**ABOUT THIS EXERCISE**
A faithful copy is required. Print each line of the data exactly and omit the pictures.

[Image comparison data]
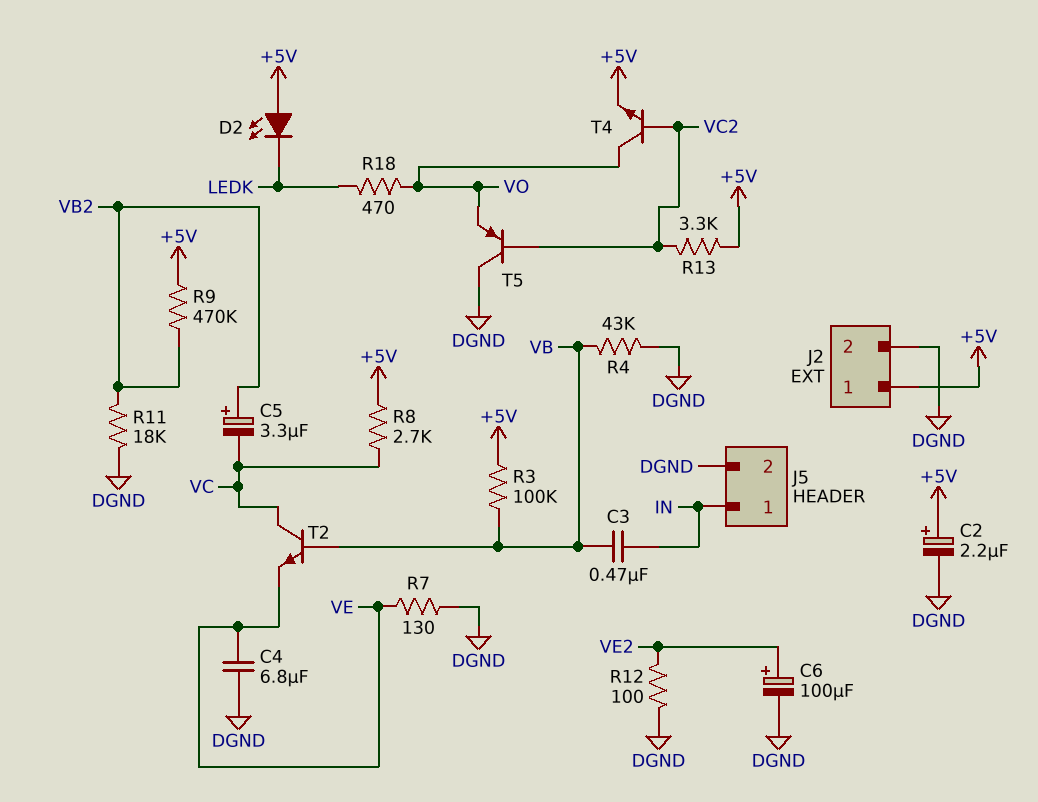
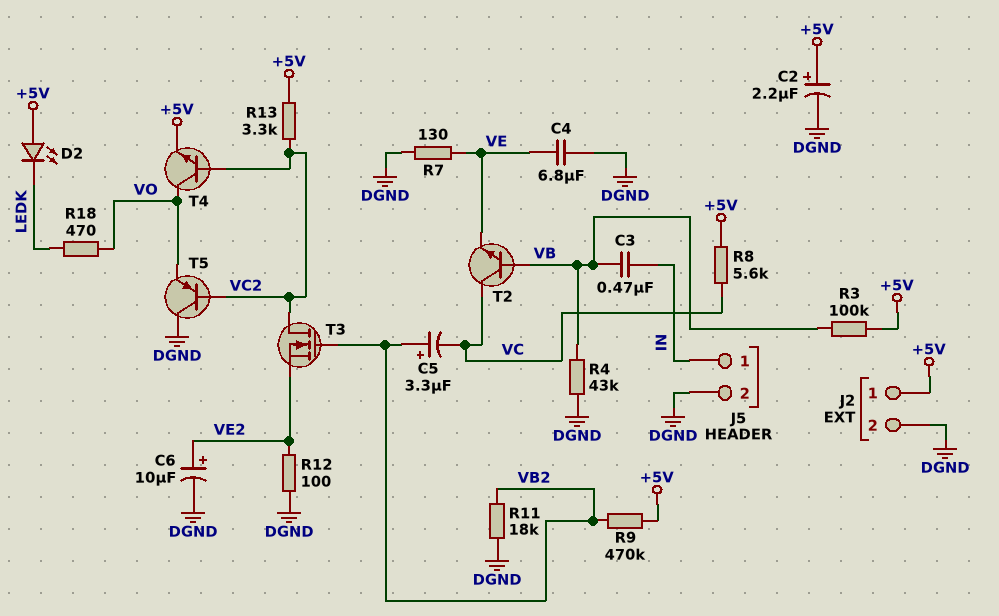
C6: 100uF (plus VE2, minus DGND) -> 10uF (plus VE2, minus DGND)
R8: 2.7k (+5V, VC) -> 5.6k (+5V, VC)
T3: none -> NMOS (G VB2, D VC2, S VE2)

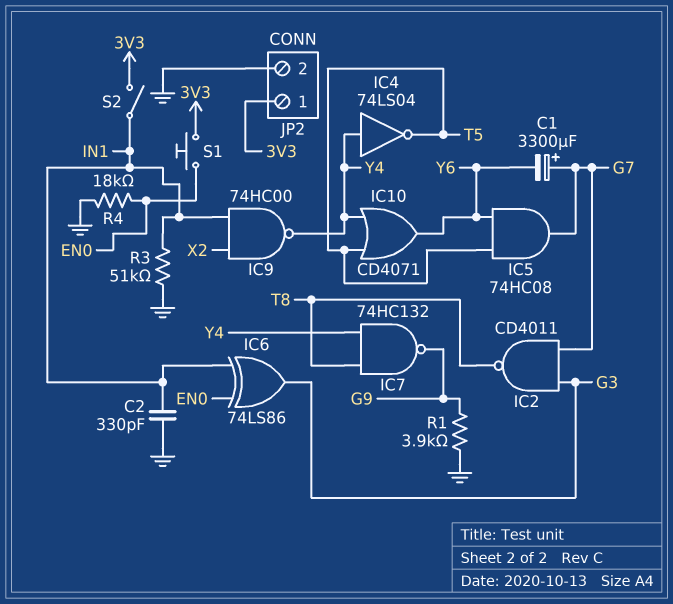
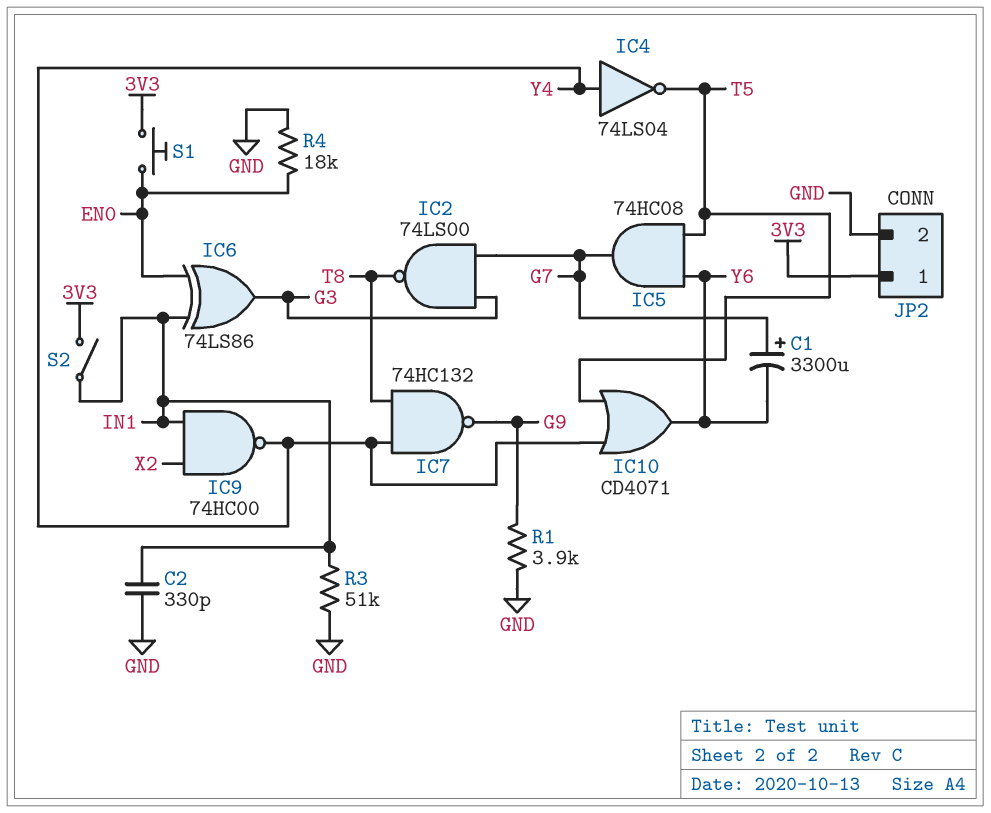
IC2: NAND CD4011 (in G3, in G7, out T8) -> NAND 74LS00 (in G3, in G7, out T8)

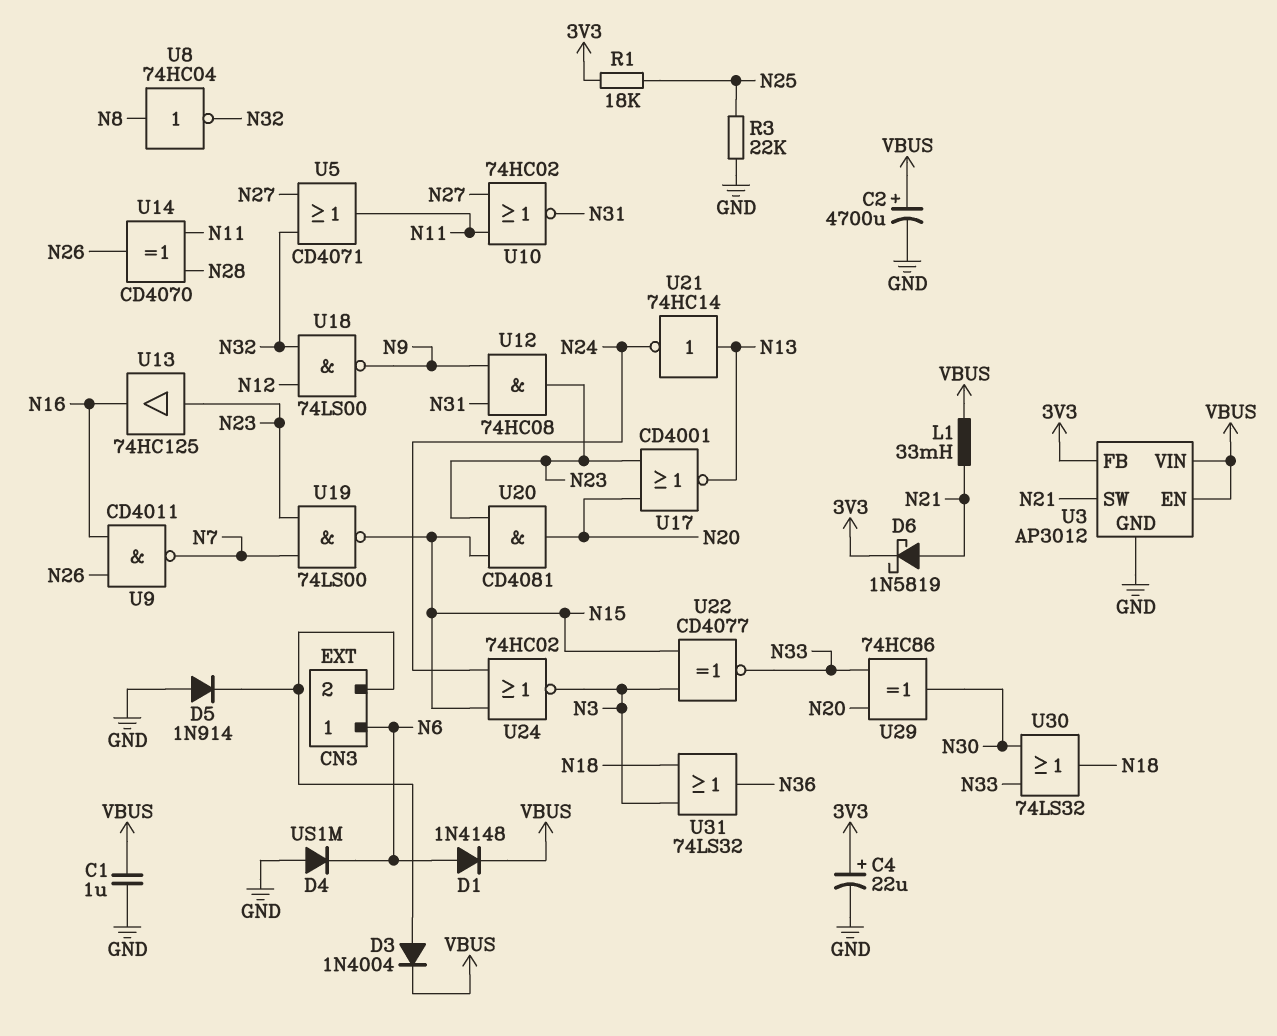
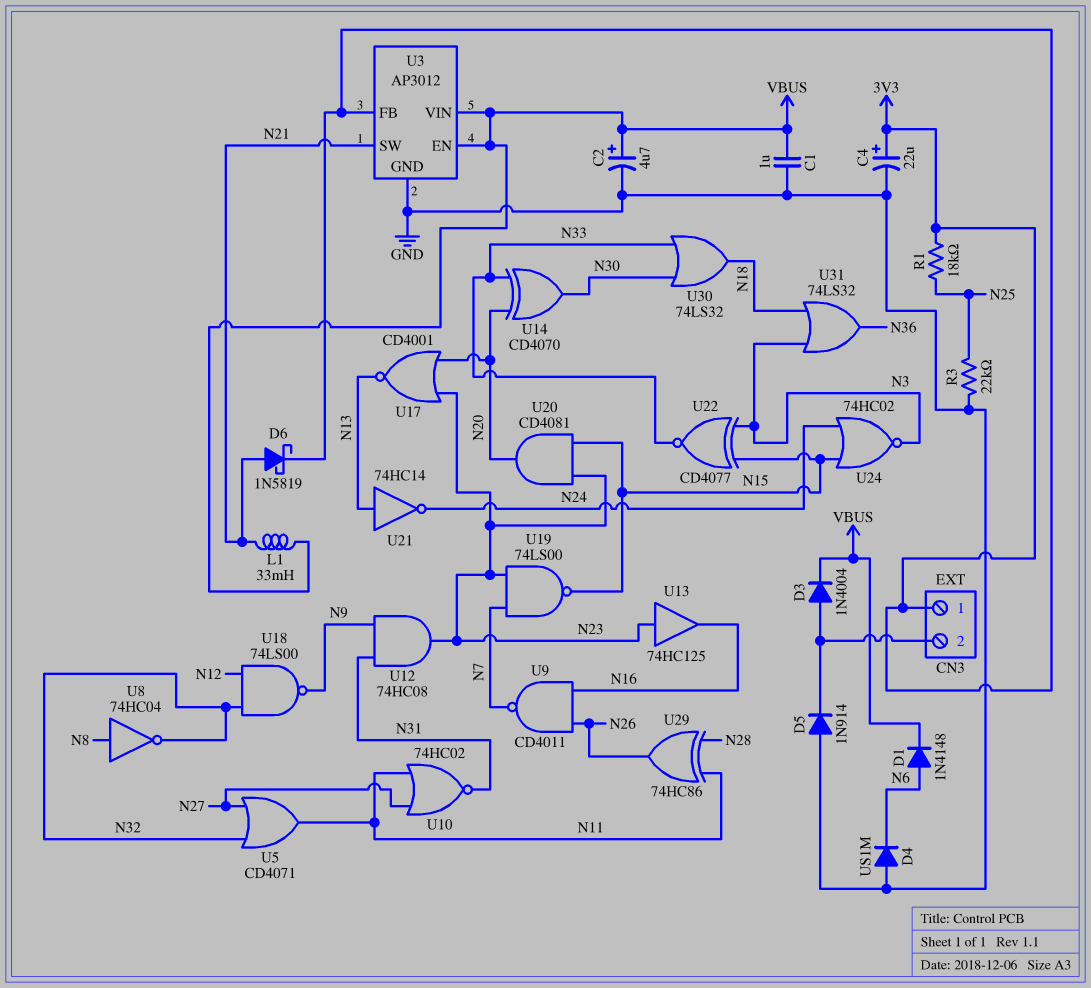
C2: 4700uF (plus VBUS, minus GND) -> 4.7uF (plus VBUS, minus GND)
CN3 pin 1: N6 -> 3V3
U14: XOR CD4070 (in N11, in N28, out N26) -> XOR CD4070 (in N20, in N33, out N30)
U29: XOR 74HC86 (in N20, in N33, out N30) -> XOR 74HC86 (in N11, in N28, out N26)

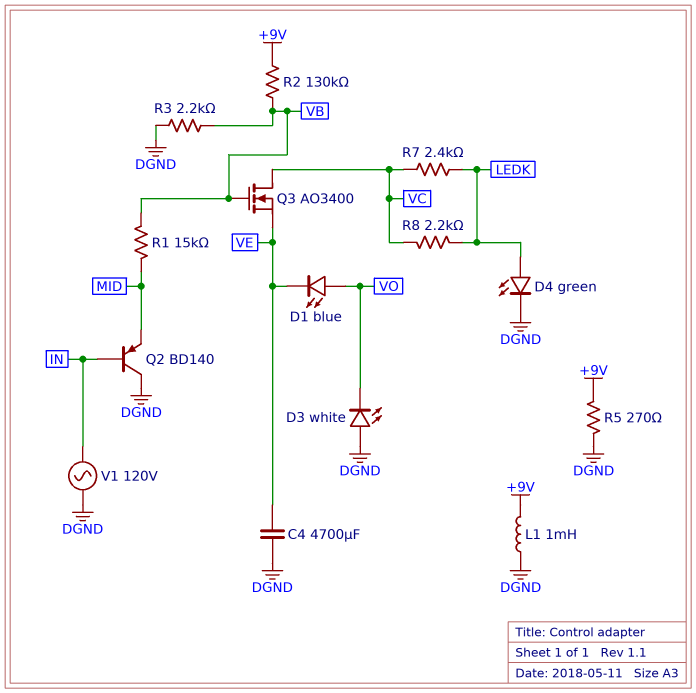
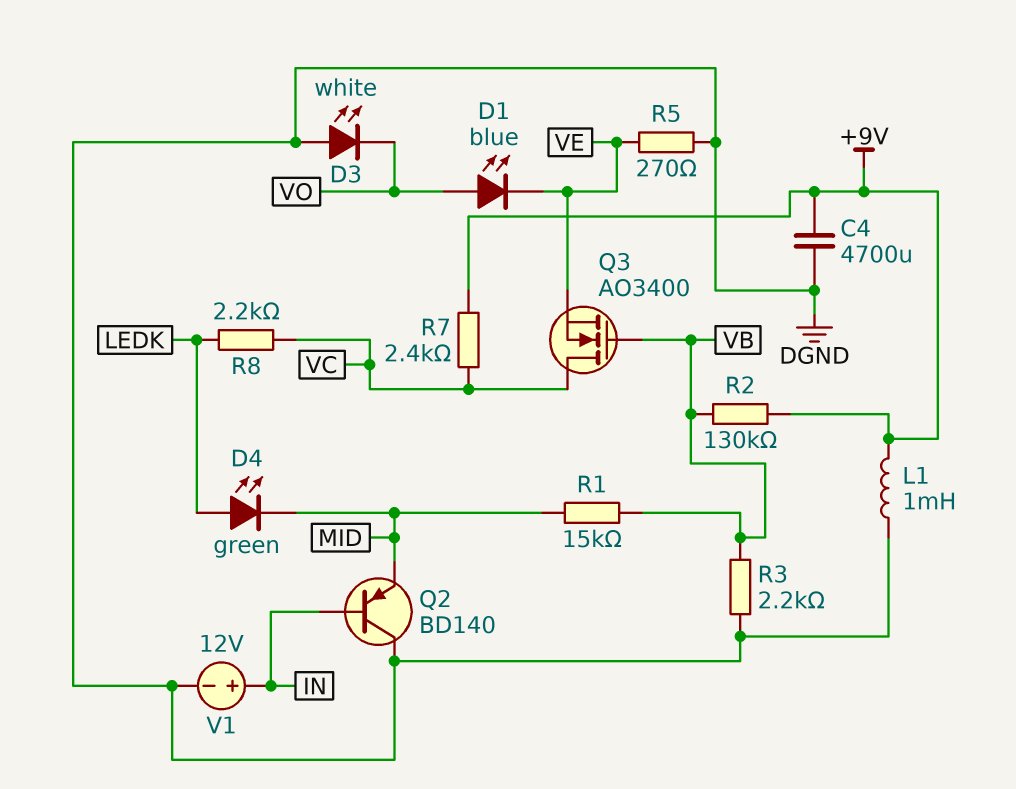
C4: 4700uF (DGND, VE) -> 4700uF (+9V, DGND)
D4: LED green (A LEDK, K DGND) -> LED green (A LEDK, K MID)
R5: 270 (+9V, DGND) -> 270 (DGND, VE)
R7: 2.4k (LEDK, VC) -> 2.4k (+9V, VC)
V1: AC 120V (DGND, IN) -> 12V (plus IN, minus DGND)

**THE COMPLETED TASK**
C6: 100uF (plus VE2, minus DGND) -> 10uF (plus VE2, minus DGND)
R8: 2.7k (+5V, VC) -> 5.6k (+5V, VC)
T3: none -> NMOS (G VB2, D VC2, S VE2)

IC2: NAND CD4011 (in G3, in G7, out T8) -> NAND 74LS00 (in G3, in G7, out T8)

C2: 4700uF (plus VBUS, minus GND) -> 4.7uF (plus VBUS, minus GND)
CN3 pin 1: N6 -> 3V3
U14: XOR CD4070 (in N11, in N28, out N26) -> XOR CD4070 (in N20, in N33, out N30)
U29: XOR 74HC86 (in N20, in N33, out N30) -> XOR 74HC86 (in N11, in N28, out N26)

C4: 4700uF (DGND, VE) -> 4700uF (+9V, DGND)
D4: LED green (A LEDK, K DGND) -> LED green (A LEDK, K MID)
R5: 270 (+9V, DGND) -> 270 (DGND, VE)
R7: 2.4k (LEDK, VC) -> 2.4k (+9V, VC)
V1: AC 120V (DGND, IN) -> 12V (plus IN, minus DGND)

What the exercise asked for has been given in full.